▶ What to work on: Return every line from the one with "second_place: [872, 411]" through the one with "first_place: [130, 172]", inclusive, exactly as it appears below.
Data: Begin
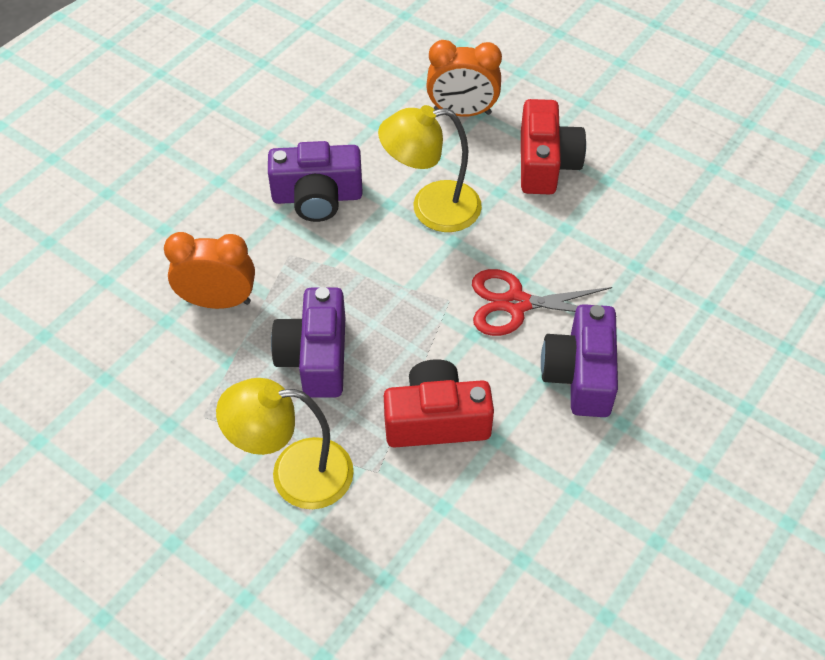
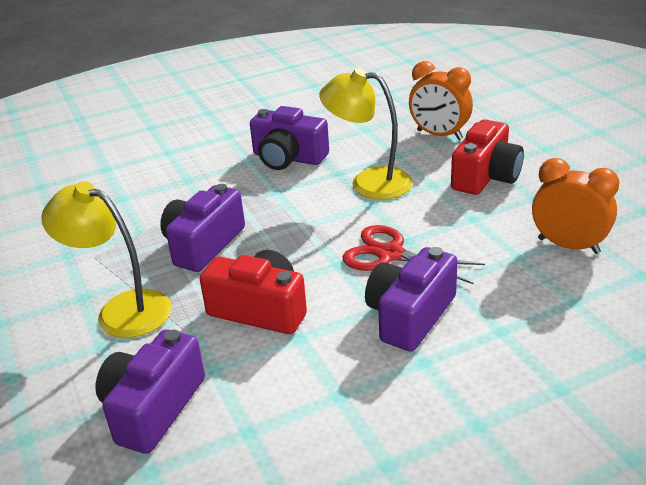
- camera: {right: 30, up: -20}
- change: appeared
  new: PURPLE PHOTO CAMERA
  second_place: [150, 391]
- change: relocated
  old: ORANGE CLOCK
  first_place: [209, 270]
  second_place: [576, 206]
Data: End
Data: Begin
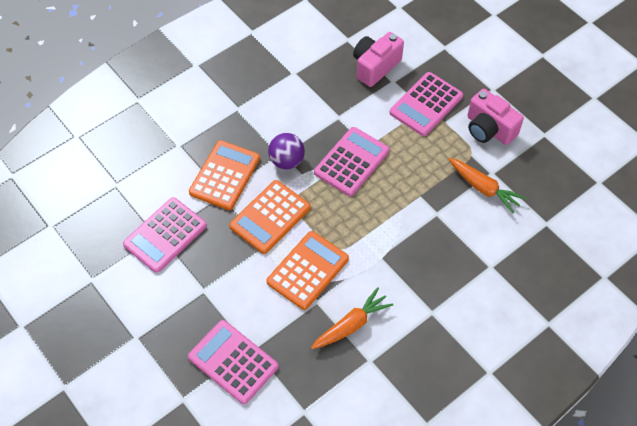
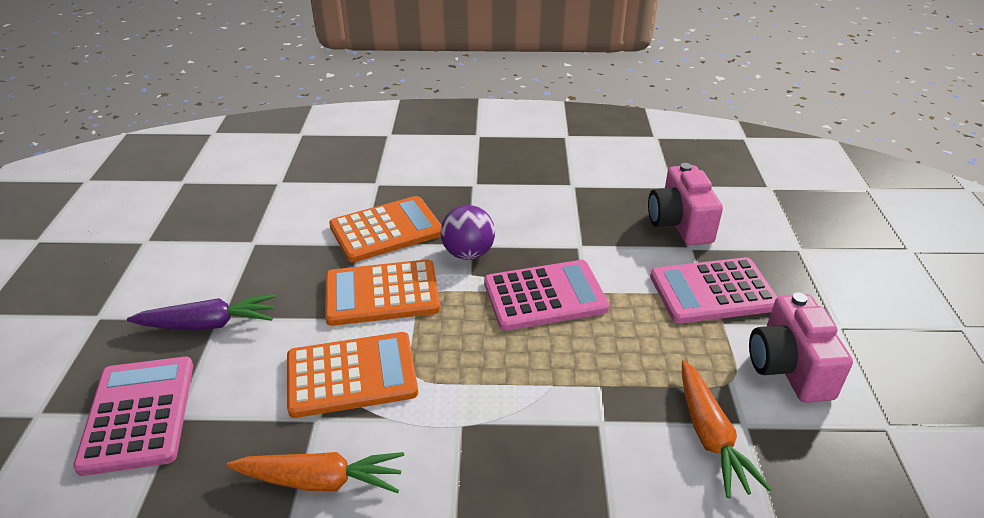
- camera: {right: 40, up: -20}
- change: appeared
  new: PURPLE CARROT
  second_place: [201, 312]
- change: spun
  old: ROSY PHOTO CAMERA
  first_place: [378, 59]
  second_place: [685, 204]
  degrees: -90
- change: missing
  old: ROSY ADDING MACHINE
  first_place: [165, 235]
Data: End
Data: Begin
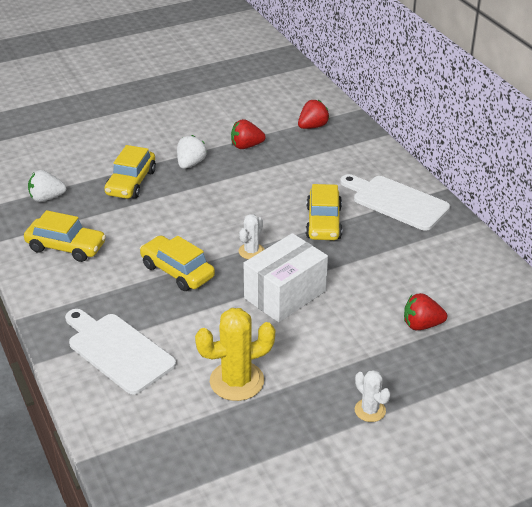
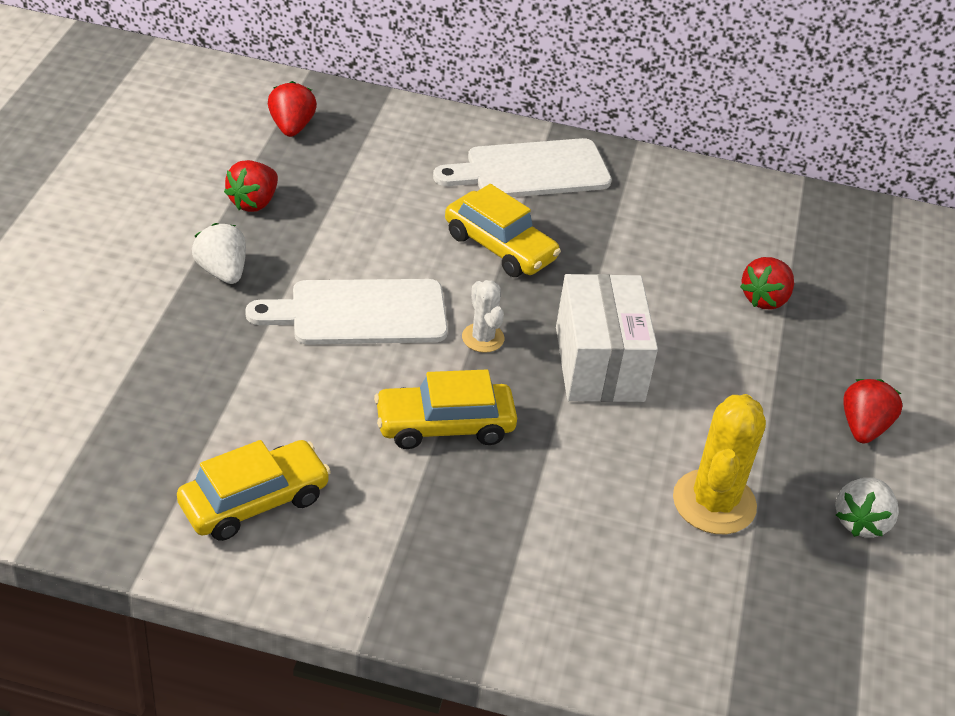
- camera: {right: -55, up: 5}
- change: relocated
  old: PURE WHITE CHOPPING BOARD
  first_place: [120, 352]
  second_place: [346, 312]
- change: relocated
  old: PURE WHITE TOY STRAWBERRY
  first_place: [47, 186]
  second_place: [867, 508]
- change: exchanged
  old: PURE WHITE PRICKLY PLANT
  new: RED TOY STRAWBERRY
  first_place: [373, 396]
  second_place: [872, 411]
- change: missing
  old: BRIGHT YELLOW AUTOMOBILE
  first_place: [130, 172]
Data: End
▶ Answer:
  second_place: [872, 411]
- change: missing
  old: BRIGHT YELLOW AUTOMOBILE
  first_place: [130, 172]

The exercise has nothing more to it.